(Your objective):
Return everything in the rows from the line containing "I want to click on free spot" down through the line containing "height=540 pixels. empty", copying each line exactly.
··· Task input ···
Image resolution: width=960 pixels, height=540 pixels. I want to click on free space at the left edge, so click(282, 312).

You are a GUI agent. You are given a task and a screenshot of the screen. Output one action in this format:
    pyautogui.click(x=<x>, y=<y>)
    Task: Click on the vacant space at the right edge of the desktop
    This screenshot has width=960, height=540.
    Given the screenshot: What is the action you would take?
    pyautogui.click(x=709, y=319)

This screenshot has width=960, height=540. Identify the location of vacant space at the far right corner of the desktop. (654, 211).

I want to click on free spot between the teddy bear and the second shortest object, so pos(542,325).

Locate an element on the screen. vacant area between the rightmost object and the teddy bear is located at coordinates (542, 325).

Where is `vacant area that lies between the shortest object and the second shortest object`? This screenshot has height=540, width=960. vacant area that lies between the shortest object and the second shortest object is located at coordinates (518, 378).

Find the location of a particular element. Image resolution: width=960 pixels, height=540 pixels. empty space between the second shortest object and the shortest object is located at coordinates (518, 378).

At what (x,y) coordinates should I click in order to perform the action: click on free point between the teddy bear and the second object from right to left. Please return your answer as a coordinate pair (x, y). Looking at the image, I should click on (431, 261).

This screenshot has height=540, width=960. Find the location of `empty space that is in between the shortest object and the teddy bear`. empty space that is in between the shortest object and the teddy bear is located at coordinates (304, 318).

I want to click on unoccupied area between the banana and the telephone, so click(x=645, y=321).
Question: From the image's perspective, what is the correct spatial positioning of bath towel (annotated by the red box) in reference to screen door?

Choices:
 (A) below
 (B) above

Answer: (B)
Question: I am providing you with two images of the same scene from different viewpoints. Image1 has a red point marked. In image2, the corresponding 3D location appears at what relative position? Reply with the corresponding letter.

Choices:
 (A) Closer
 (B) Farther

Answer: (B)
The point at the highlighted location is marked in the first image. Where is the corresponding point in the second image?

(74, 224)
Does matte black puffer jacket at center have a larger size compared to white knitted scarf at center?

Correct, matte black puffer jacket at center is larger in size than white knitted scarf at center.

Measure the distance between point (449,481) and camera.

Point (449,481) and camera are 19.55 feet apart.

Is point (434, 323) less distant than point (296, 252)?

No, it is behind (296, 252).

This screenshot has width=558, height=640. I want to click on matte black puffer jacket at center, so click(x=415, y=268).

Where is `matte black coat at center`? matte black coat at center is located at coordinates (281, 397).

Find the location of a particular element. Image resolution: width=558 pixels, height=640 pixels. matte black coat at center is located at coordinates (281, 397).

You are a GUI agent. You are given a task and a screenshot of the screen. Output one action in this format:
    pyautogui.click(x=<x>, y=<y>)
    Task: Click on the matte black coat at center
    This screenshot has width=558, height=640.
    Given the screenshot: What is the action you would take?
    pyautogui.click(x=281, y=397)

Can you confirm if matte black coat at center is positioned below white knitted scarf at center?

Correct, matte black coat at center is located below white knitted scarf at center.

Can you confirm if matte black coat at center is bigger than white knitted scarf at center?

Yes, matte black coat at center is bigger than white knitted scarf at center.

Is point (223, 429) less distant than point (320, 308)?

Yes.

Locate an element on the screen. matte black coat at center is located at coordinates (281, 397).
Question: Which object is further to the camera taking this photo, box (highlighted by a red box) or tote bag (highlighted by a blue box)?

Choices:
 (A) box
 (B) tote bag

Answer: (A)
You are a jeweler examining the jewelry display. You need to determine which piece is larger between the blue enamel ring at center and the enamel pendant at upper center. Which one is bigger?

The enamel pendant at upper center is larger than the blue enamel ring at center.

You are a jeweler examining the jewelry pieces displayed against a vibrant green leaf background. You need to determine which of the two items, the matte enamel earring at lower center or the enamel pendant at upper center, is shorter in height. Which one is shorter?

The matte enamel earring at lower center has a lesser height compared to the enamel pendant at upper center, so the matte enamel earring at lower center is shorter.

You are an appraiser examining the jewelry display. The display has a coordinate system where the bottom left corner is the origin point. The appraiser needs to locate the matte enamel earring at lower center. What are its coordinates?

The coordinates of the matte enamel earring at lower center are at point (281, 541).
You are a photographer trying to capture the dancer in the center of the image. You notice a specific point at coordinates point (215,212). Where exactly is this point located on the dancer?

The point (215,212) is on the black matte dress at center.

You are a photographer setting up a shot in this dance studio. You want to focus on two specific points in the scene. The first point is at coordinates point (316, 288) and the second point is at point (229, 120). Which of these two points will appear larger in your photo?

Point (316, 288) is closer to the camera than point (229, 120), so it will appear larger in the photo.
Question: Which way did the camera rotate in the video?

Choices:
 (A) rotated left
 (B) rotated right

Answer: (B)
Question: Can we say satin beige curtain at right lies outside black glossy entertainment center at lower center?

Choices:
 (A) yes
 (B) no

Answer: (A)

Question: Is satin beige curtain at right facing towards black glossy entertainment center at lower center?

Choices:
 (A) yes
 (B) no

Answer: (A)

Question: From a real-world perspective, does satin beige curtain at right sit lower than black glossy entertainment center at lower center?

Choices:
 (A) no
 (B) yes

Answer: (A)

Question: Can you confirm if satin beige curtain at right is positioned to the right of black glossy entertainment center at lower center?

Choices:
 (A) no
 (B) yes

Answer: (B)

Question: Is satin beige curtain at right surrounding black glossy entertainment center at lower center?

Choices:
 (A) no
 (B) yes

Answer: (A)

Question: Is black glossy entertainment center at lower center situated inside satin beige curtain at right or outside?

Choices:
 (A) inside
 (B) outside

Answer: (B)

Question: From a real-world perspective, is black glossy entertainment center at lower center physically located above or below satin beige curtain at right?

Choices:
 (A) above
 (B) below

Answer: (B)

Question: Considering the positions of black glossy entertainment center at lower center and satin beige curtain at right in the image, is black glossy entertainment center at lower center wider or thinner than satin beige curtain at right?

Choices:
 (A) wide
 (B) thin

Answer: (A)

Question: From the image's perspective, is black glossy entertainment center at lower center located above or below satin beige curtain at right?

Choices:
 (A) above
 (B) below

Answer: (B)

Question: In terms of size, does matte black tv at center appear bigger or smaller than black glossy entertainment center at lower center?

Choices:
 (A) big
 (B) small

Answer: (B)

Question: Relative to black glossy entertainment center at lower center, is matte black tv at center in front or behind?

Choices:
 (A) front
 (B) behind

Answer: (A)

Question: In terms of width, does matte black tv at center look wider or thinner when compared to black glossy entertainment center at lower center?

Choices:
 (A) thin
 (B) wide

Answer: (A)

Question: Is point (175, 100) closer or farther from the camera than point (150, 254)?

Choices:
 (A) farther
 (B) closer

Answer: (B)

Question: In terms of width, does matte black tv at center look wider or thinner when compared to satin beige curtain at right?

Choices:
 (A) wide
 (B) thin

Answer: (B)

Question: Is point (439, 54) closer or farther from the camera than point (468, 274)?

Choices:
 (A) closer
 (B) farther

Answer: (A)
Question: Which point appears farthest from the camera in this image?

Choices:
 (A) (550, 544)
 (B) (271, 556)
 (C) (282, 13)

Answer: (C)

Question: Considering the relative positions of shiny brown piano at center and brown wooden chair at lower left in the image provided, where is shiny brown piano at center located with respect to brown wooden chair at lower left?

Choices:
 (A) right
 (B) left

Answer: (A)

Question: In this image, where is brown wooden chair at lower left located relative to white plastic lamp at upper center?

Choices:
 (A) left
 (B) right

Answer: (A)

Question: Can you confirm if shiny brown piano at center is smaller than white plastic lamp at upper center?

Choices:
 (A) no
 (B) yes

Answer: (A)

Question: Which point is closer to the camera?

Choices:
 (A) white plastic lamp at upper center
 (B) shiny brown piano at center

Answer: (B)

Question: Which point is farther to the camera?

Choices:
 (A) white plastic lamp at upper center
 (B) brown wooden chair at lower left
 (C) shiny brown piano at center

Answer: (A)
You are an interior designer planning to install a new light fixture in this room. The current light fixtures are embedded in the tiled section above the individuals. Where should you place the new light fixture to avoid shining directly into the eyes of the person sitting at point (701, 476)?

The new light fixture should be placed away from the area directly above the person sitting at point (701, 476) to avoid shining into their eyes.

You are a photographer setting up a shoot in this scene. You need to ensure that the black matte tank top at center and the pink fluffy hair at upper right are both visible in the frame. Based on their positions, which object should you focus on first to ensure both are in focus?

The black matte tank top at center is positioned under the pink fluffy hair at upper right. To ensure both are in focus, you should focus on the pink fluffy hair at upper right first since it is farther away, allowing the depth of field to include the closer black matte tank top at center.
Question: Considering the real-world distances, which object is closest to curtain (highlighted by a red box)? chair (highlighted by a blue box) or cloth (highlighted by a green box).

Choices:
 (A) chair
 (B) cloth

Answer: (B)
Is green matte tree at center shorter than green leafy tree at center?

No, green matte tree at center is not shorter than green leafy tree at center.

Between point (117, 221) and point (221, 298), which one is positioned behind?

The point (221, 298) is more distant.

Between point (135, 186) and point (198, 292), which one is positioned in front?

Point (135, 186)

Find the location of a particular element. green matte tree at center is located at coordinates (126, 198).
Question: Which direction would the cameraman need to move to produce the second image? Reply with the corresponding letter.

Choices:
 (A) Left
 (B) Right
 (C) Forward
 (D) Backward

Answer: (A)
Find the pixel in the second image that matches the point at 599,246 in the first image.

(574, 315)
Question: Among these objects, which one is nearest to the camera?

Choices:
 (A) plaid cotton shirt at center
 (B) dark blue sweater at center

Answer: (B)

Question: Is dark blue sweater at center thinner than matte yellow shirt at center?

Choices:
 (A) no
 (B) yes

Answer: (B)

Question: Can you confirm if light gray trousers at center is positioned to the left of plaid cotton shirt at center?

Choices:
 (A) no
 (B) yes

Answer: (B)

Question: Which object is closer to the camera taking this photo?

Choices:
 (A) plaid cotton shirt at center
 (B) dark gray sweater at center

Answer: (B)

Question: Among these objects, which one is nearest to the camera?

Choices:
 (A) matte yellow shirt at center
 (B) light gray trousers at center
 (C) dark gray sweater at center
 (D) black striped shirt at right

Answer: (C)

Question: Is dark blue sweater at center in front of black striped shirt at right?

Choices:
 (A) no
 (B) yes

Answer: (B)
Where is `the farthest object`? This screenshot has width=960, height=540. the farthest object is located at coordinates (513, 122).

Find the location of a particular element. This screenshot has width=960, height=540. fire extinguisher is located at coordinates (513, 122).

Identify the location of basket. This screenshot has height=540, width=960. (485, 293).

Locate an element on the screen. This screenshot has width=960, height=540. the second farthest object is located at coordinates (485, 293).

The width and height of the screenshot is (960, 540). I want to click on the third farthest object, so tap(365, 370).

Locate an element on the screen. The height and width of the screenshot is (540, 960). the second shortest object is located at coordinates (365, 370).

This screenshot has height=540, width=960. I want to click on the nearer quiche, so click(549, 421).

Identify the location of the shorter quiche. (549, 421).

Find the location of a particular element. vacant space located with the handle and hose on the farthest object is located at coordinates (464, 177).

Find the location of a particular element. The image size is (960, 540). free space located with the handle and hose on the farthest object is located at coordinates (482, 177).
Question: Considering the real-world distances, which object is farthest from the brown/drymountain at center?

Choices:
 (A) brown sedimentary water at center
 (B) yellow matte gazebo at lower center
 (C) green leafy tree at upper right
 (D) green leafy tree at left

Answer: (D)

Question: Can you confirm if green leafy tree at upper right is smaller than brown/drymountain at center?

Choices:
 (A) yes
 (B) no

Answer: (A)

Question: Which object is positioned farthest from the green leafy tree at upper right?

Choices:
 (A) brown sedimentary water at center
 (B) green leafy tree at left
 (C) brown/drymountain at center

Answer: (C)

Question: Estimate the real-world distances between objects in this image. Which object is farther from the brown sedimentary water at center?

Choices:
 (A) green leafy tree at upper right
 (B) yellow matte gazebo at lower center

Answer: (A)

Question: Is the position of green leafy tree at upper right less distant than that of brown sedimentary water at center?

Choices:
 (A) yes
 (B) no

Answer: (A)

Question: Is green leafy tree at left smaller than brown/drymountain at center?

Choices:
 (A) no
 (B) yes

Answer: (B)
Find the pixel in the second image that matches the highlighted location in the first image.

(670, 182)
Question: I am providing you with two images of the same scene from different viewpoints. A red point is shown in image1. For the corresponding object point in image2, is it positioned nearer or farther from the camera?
···
(Problem solution):
I want to click on free spot between the teddy bear and the second shortest object, so pos(542,325).

Locate an element on the screen. vacant area between the rightmost object and the teddy bear is located at coordinates (542, 325).

Where is `vacant area that lies between the shortest object and the second shortest object`? This screenshot has height=540, width=960. vacant area that lies between the shortest object and the second shortest object is located at coordinates (518, 378).

Find the location of a particular element. Image resolution: width=960 pixels, height=540 pixels. empty space between the second shortest object and the shortest object is located at coordinates (518, 378).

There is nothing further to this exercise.